>> BEGIN

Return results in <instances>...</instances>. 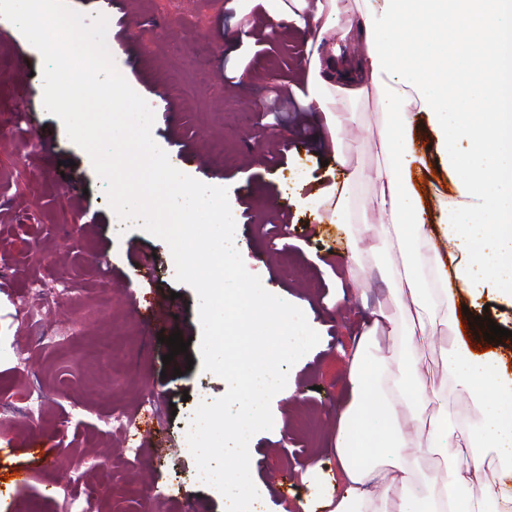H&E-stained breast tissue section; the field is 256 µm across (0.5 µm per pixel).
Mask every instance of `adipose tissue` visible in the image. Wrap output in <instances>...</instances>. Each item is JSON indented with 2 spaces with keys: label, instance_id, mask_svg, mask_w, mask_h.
<instances>
[{
  "label": "adipose tissue",
  "instance_id": "obj_1",
  "mask_svg": "<svg viewBox=\"0 0 512 512\" xmlns=\"http://www.w3.org/2000/svg\"><path fill=\"white\" fill-rule=\"evenodd\" d=\"M277 20L318 35L306 66L301 99L322 113L331 135L328 163L342 162L340 134L353 116L334 111L333 89L355 96L363 83L379 87L389 117L381 137L384 162L372 175L353 174L343 186H329L331 220L348 222L356 185L372 178L377 192L367 207L388 217L392 241L354 227L355 242L378 256L392 245L404 260L405 292L414 308L395 322L379 310L360 336L349 366L350 398L337 414L334 456L337 488L301 501V512H512V369L497 350L479 352L459 341L446 349L445 381L466 398L473 414L460 418L439 389L427 388L418 373L414 339L435 336L439 327L458 332L461 319L451 304L457 283L478 306L482 285L494 281L512 300V153L502 150L512 133V114L498 109L503 67L496 37L512 21V0H250ZM344 25H337L339 15ZM362 44L363 58L346 61L341 43ZM426 118L436 151L454 175L469 206L442 208L427 226L423 196L413 178L425 165L411 137ZM468 151H460V142ZM465 254L448 265L442 246ZM394 336L389 354L369 352L378 331ZM418 443L443 461L440 477L430 476L402 455ZM497 461L502 482H483L486 459Z\"/></svg>",
  "mask_w": 512,
  "mask_h": 512
}]
</instances>
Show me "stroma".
Segmentation results:
<instances>
[{
	"label": "stroma",
	"instance_id": "1",
	"mask_svg": "<svg viewBox=\"0 0 512 512\" xmlns=\"http://www.w3.org/2000/svg\"><path fill=\"white\" fill-rule=\"evenodd\" d=\"M227 0H67L94 17L108 18L106 42L117 68L125 70L155 117V141L194 179L227 188L247 207L241 221L240 254L247 270L282 299L309 305L320 341L288 373L290 394L271 401L273 426L254 437L256 478L269 512H288L304 497L321 492L324 475L335 469L336 414L349 390L343 356L371 325L379 308L390 306L394 253L354 257L348 224L318 220L312 209L291 208L280 228L276 197L313 195L343 184L359 170L381 161L379 142L386 116L375 86L354 100L337 98L336 109L355 121L342 132L344 162L322 164V114L281 105L292 95L297 62L312 54L306 41L290 34L257 40L250 47L232 41L233 11ZM252 83L227 97L243 71ZM0 184L15 168L26 178L0 195V512H61L69 496L75 463L108 461L100 481L112 492L87 502L88 512H109L122 502L126 512H224L220 497L200 485L194 458L184 450L183 423L200 401L224 394L222 378L203 371L197 347L198 296L177 282L171 251L140 227L117 224L89 155L67 136L61 121L43 106V59L17 27L0 24ZM428 167L420 175L426 199L455 204L458 196L420 133ZM203 151L207 169L192 160ZM149 277L141 285V277ZM66 314L25 322L16 299L32 287L60 284ZM161 306L169 318L146 326L133 302ZM66 340L38 345L37 336L55 321ZM190 339L187 353L173 356L164 337ZM112 342L107 362L88 358V348ZM454 339L417 337L420 375L439 387L446 375L443 350ZM170 354V353H169ZM43 396L36 420L23 414L30 390ZM155 402L150 443L139 457L126 452L122 432L105 426L110 410L137 412L144 399Z\"/></svg>",
	"mask_w": 512,
	"mask_h": 512
}]
</instances>
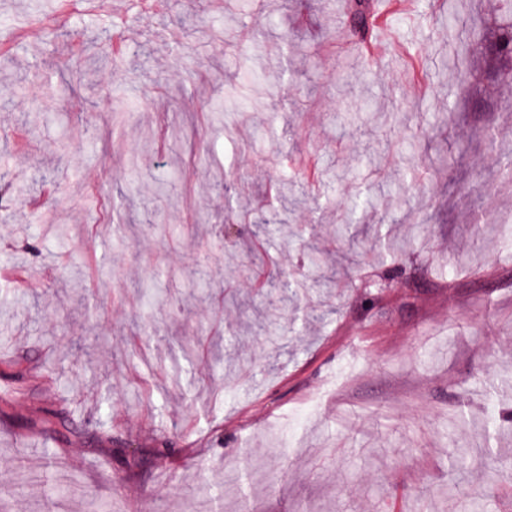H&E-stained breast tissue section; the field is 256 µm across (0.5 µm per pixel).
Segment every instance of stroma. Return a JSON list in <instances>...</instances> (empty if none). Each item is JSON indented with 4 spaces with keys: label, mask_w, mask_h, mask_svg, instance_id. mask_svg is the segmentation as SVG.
<instances>
[{
    "label": "stroma",
    "mask_w": 512,
    "mask_h": 512,
    "mask_svg": "<svg viewBox=\"0 0 512 512\" xmlns=\"http://www.w3.org/2000/svg\"><path fill=\"white\" fill-rule=\"evenodd\" d=\"M342 2L175 0L156 13L120 0L117 61L94 0H71L49 27L30 0H0V187L17 189L0 267L22 274L0 282V390L16 366L57 378L0 405L9 512H193L218 494L223 512H472L448 493L452 460L486 445L512 455V430L487 409L492 398L512 414V244L471 239L512 223V177L498 175L512 157V58L496 52L512 12L432 0L423 17L392 0L363 37ZM452 12L481 45L460 72ZM478 171L491 192L476 205ZM412 180L426 207L408 198ZM359 191L385 202L369 231L391 224L405 253H370L337 287L282 301L299 261L290 233H317L335 262ZM453 258L467 266L451 281ZM185 340L188 386L166 390ZM146 344L157 370L135 358ZM107 395L109 443L138 463L125 481L100 438ZM60 408L65 444L39 427ZM163 441L169 457L153 459ZM73 477L83 493L58 507L52 488Z\"/></svg>",
    "instance_id": "35a3bbf8"
}]
</instances>
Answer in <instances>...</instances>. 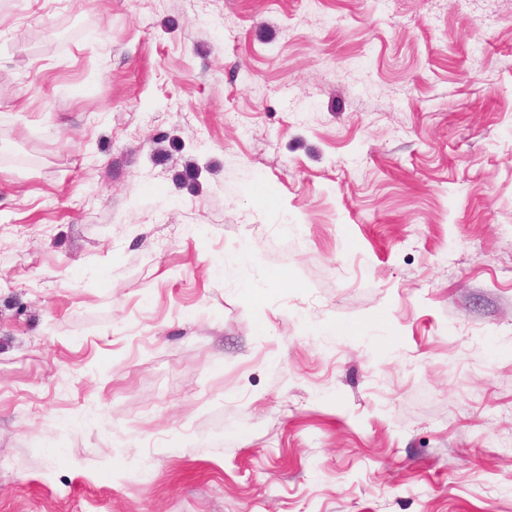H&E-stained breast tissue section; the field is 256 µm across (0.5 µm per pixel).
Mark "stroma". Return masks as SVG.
<instances>
[{"label":"stroma","instance_id":"stroma-1","mask_svg":"<svg viewBox=\"0 0 512 512\" xmlns=\"http://www.w3.org/2000/svg\"><path fill=\"white\" fill-rule=\"evenodd\" d=\"M0 512H512V0H0Z\"/></svg>","mask_w":512,"mask_h":512}]
</instances>
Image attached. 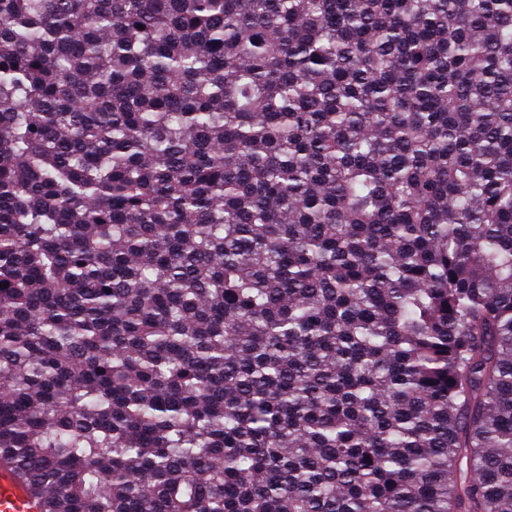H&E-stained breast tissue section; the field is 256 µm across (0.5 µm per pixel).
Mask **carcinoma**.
I'll return each mask as SVG.
<instances>
[{"label": "carcinoma", "instance_id": "obj_1", "mask_svg": "<svg viewBox=\"0 0 512 512\" xmlns=\"http://www.w3.org/2000/svg\"><path fill=\"white\" fill-rule=\"evenodd\" d=\"M0 457L512 512V0H0Z\"/></svg>", "mask_w": 512, "mask_h": 512}]
</instances>
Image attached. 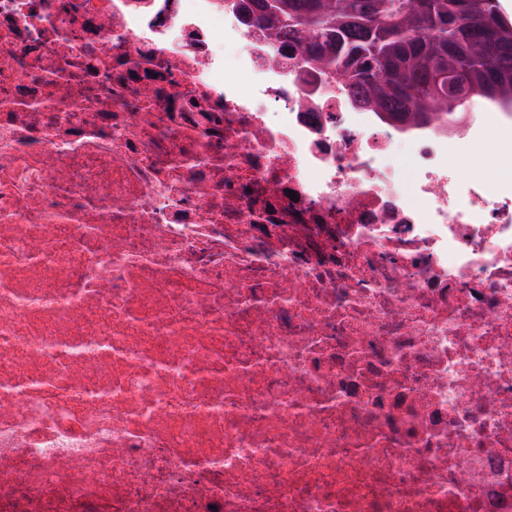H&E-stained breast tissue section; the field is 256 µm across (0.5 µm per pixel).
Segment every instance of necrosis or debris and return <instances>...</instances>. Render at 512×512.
<instances>
[{"mask_svg":"<svg viewBox=\"0 0 512 512\" xmlns=\"http://www.w3.org/2000/svg\"><path fill=\"white\" fill-rule=\"evenodd\" d=\"M0 0V512H512V153L241 0Z\"/></svg>","mask_w":512,"mask_h":512,"instance_id":"1","label":"necrosis or debris"}]
</instances>
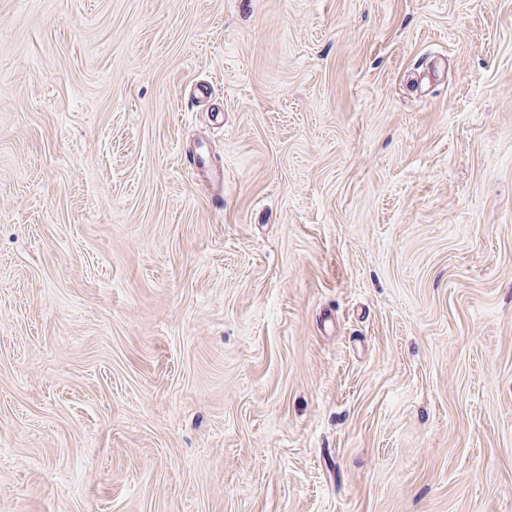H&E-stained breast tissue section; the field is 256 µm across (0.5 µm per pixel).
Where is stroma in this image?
<instances>
[{
    "label": "stroma",
    "instance_id": "1",
    "mask_svg": "<svg viewBox=\"0 0 512 512\" xmlns=\"http://www.w3.org/2000/svg\"><path fill=\"white\" fill-rule=\"evenodd\" d=\"M0 512H512V0H0Z\"/></svg>",
    "mask_w": 512,
    "mask_h": 512
}]
</instances>
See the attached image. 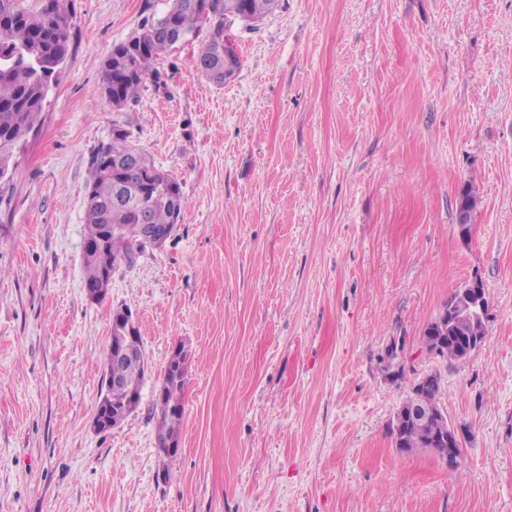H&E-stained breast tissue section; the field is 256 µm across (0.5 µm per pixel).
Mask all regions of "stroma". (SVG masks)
I'll list each match as a JSON object with an SVG mask.
<instances>
[{
    "instance_id": "obj_1",
    "label": "stroma",
    "mask_w": 512,
    "mask_h": 512,
    "mask_svg": "<svg viewBox=\"0 0 512 512\" xmlns=\"http://www.w3.org/2000/svg\"><path fill=\"white\" fill-rule=\"evenodd\" d=\"M144 8L74 0L57 84L0 182V512H512V0H279L232 27V82L200 77L183 43L118 111L104 64ZM118 126L188 207L93 303L86 189ZM467 183L481 204L465 241ZM475 278L480 346L428 351L423 328ZM121 306L152 373L100 433ZM178 346L169 462L156 391ZM427 373L461 440L454 469L392 445ZM181 362L168 363L162 379V390L164 401L157 405L160 410V418L157 428V446L160 451L172 452L178 449L181 423L184 414L183 391L186 385L188 369L186 366V354L182 348ZM172 441V442H170ZM166 448H163L164 445Z\"/></svg>"
}]
</instances>
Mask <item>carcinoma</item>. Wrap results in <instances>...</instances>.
Here are the masks:
<instances>
[{"label":"carcinoma","mask_w":512,"mask_h":512,"mask_svg":"<svg viewBox=\"0 0 512 512\" xmlns=\"http://www.w3.org/2000/svg\"><path fill=\"white\" fill-rule=\"evenodd\" d=\"M278 0H157L148 4L150 13L142 21L140 32L115 45L104 66L101 92L117 109L138 98L149 76L160 77L157 64L177 45L199 36L194 59L198 73L222 86L236 77L241 59L232 48L224 22L234 17L244 23H259L271 15ZM71 23L53 14L47 0H0V158L13 166L21 141L38 122L47 95L58 74L59 61L69 51ZM143 151L130 140V132L112 134V141L101 147L93 159L94 176L88 189L84 221L85 241L101 238L109 225L104 251L84 256V286L96 288L99 299L107 295L109 282L103 280L102 266L112 257L131 258L137 250V224L141 214L147 223L162 228L175 223L187 207L178 180L164 170L153 174L154 163L121 170L112 168L117 160H126ZM140 191L136 204L114 201L118 182ZM422 341L431 352L450 359L466 358L455 341H438L433 324L425 326ZM112 345L103 350L105 393L99 406L120 404L130 394H141L143 373L132 364L112 361ZM188 369L186 359L166 366L162 379L164 401L159 404L157 446L180 438L184 414L183 391ZM390 435L394 447L410 452L425 447L422 430L407 423L392 422Z\"/></svg>","instance_id":"carcinoma-1"}]
</instances>
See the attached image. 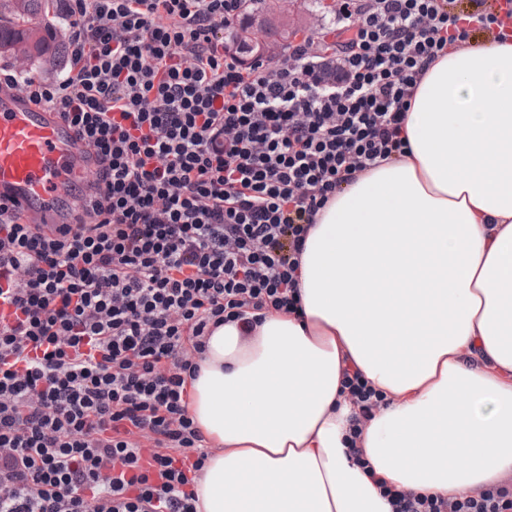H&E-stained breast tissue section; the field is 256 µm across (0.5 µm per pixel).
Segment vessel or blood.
<instances>
[{
  "mask_svg": "<svg viewBox=\"0 0 512 512\" xmlns=\"http://www.w3.org/2000/svg\"><path fill=\"white\" fill-rule=\"evenodd\" d=\"M99 163L56 113L0 88V201L52 231L75 221L73 190L93 180Z\"/></svg>",
  "mask_w": 512,
  "mask_h": 512,
  "instance_id": "b4317fda",
  "label": "vessel or blood"
}]
</instances>
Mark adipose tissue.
<instances>
[{
    "mask_svg": "<svg viewBox=\"0 0 512 512\" xmlns=\"http://www.w3.org/2000/svg\"><path fill=\"white\" fill-rule=\"evenodd\" d=\"M403 136L320 211L298 312L208 339L198 512H392L381 484L452 500L512 475V42L449 46ZM347 368L385 398L356 444Z\"/></svg>",
    "mask_w": 512,
    "mask_h": 512,
    "instance_id": "adipose-tissue-1",
    "label": "adipose tissue"
}]
</instances>
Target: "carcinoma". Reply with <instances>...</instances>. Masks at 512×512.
<instances>
[{
    "label": "carcinoma",
    "mask_w": 512,
    "mask_h": 512,
    "mask_svg": "<svg viewBox=\"0 0 512 512\" xmlns=\"http://www.w3.org/2000/svg\"><path fill=\"white\" fill-rule=\"evenodd\" d=\"M50 0H0V56L41 58L60 48L57 32L46 27Z\"/></svg>",
    "instance_id": "obj_1"
}]
</instances>
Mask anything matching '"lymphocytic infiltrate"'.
<instances>
[{
    "mask_svg": "<svg viewBox=\"0 0 512 512\" xmlns=\"http://www.w3.org/2000/svg\"><path fill=\"white\" fill-rule=\"evenodd\" d=\"M512 0H336L333 41L276 63L224 49L243 0H64L68 66L0 85L54 112L101 167L78 229L0 203V512H197L210 448L188 410L207 341L247 310L293 312L319 211L400 157L425 70L504 40ZM393 512H512V491Z\"/></svg>",
    "mask_w": 512,
    "mask_h": 512,
    "instance_id": "obj_1",
    "label": "lymphocytic infiltrate"
}]
</instances>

>> END

Restate the final lines of the listing above word for word, beginning at the line that contains "Mask anything matching".

▶ Exercise result:
Mask anything matching '"lymphocytic infiltrate"'.
<instances>
[{
    "mask_svg": "<svg viewBox=\"0 0 512 512\" xmlns=\"http://www.w3.org/2000/svg\"><path fill=\"white\" fill-rule=\"evenodd\" d=\"M512 0H336L333 41L276 63L224 49L243 0H64L68 66L0 85L54 112L101 167L78 229L0 203V512H197L210 448L188 410L207 341L247 310L293 312L319 211L400 157L425 70L504 40ZM393 512H512V491Z\"/></svg>",
    "mask_w": 512,
    "mask_h": 512,
    "instance_id": "obj_1",
    "label": "lymphocytic infiltrate"
}]
</instances>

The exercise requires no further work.